Records from a data source

══════════

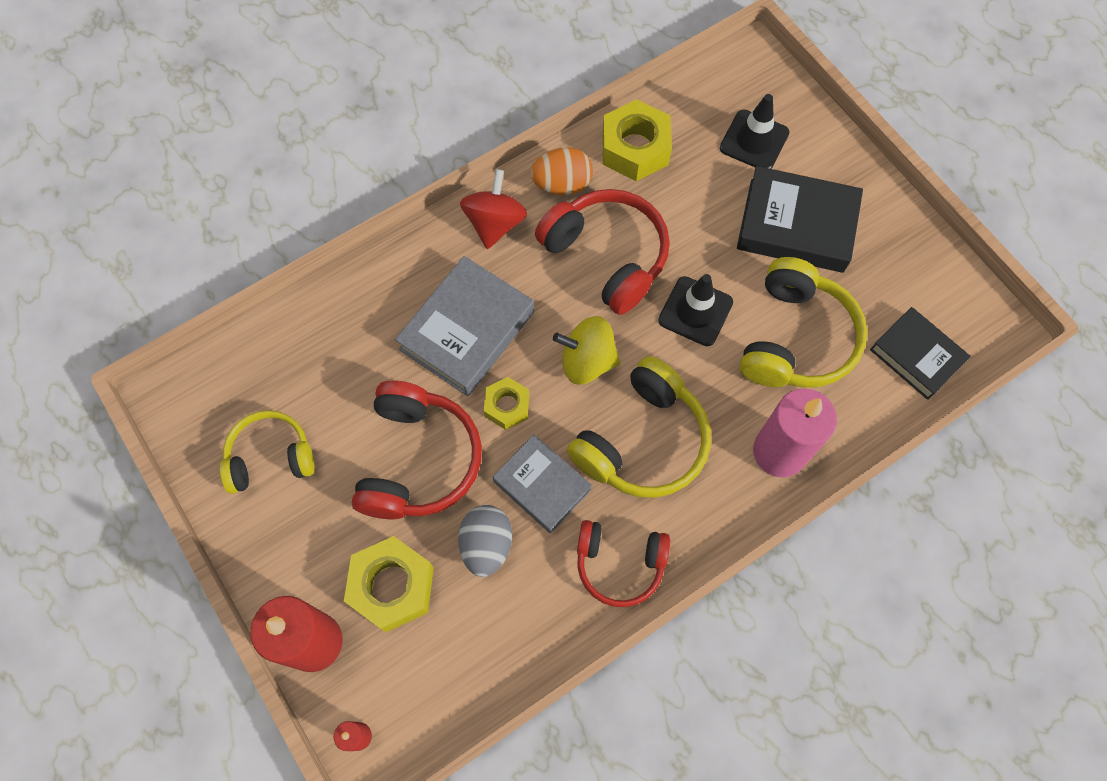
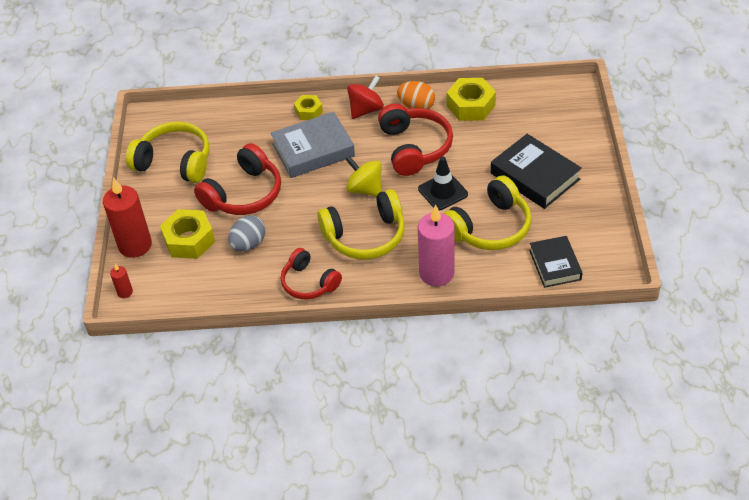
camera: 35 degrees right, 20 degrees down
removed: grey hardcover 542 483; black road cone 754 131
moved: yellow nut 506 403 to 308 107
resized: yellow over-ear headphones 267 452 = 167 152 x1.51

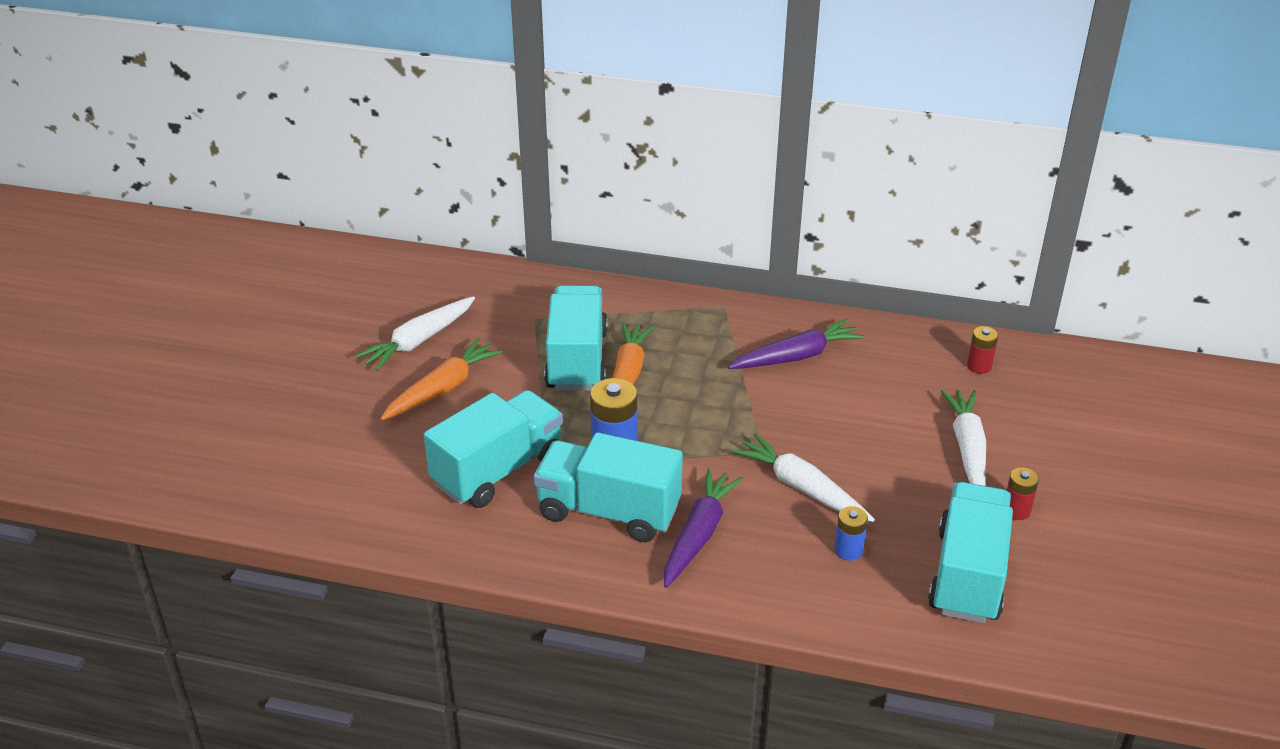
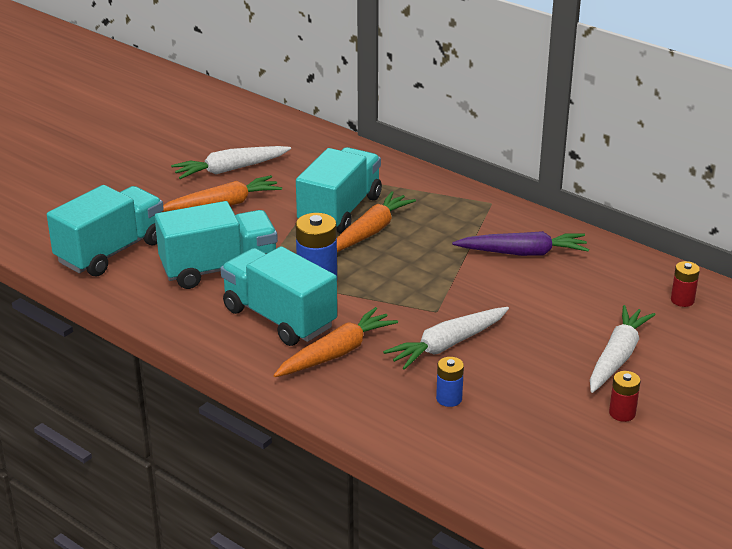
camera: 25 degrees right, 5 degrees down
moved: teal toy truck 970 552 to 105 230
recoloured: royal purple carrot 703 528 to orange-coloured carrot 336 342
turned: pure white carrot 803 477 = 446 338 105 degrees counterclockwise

══════════

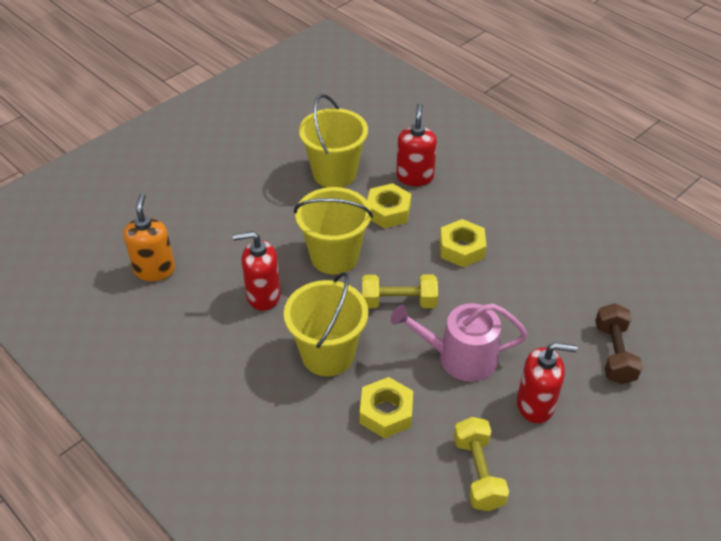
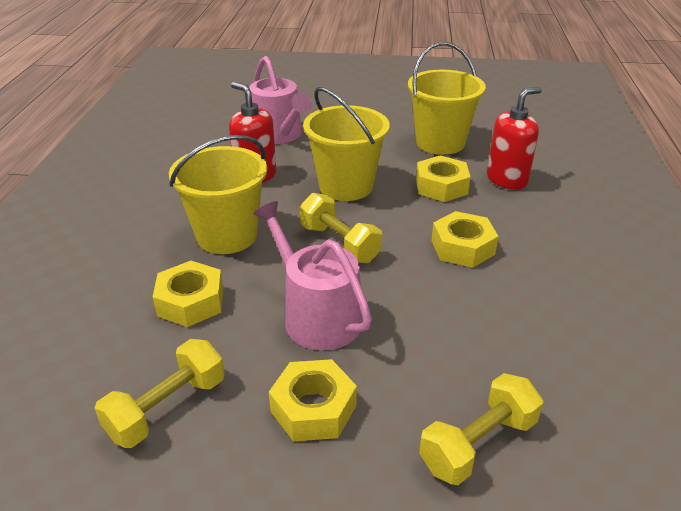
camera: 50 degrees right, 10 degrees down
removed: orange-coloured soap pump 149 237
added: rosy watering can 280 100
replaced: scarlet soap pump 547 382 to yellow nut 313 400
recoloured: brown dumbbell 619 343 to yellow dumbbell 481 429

══════════

(TASK DIRECTIONS):
What you give back should be exactly the lines of the data above from the line with "camera: 35 degrees right, 20 degrees down" through the line with "moved: yellow nut 506 403 to 308 107", both of those included, and nothing more.

(EXERCISE ANSWER):
camera: 35 degrees right, 20 degrees down
removed: grey hardcover 542 483; black road cone 754 131
moved: yellow nut 506 403 to 308 107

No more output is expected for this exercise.